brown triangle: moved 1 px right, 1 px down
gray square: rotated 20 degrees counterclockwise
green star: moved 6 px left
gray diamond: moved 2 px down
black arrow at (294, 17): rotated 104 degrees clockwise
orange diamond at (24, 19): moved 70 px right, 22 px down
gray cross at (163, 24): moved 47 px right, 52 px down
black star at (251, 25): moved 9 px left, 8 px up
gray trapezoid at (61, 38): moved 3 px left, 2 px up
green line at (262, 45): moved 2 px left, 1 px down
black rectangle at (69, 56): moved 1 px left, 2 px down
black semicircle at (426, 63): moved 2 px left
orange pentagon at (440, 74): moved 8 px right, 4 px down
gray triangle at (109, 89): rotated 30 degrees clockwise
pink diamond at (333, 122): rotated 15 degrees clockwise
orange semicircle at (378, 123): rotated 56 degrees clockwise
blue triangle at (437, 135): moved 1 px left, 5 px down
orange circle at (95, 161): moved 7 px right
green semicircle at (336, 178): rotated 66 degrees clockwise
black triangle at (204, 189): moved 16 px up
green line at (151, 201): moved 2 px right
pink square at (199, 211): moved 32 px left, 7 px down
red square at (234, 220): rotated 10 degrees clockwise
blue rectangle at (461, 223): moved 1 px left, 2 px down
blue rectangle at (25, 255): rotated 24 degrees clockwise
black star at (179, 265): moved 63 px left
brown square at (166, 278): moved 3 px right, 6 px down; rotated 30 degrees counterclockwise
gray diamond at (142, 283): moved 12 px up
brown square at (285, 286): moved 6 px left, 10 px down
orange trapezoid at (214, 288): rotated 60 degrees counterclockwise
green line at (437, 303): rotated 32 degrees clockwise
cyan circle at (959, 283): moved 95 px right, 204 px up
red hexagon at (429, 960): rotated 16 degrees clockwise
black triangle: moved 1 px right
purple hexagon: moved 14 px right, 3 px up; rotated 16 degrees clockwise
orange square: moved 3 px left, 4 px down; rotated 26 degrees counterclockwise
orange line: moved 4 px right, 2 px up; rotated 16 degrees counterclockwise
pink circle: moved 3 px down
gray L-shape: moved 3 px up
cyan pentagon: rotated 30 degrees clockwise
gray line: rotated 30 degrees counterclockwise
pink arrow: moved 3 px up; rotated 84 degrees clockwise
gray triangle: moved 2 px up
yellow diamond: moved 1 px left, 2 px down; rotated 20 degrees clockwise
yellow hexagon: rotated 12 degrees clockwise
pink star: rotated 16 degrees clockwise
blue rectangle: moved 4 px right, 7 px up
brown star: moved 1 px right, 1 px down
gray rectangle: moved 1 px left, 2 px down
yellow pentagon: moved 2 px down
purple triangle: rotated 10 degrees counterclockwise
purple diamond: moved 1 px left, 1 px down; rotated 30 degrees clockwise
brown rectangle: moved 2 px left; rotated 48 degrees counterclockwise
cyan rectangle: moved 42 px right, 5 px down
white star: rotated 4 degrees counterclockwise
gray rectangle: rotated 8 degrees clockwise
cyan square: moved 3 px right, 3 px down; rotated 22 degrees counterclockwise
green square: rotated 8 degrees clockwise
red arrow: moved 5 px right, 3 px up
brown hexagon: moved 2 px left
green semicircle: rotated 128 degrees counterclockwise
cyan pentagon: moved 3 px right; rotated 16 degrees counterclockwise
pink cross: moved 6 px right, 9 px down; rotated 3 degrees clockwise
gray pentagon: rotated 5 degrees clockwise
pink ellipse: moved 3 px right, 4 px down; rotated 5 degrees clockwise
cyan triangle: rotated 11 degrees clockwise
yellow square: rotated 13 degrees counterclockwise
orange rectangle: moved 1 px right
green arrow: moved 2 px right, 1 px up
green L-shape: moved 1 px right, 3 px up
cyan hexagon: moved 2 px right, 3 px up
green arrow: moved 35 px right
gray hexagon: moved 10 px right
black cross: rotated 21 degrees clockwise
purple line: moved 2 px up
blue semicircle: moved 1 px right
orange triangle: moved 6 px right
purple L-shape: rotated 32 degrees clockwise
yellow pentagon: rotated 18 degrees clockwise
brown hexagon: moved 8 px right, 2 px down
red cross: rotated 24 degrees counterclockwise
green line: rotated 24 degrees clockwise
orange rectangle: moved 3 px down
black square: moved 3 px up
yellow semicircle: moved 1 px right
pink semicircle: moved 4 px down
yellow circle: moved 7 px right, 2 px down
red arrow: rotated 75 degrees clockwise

##########

#### [What to do]
Each line in the data that has the word "pentagon" counts once; state how many such lines there are, without comment.

#### [Written response]
6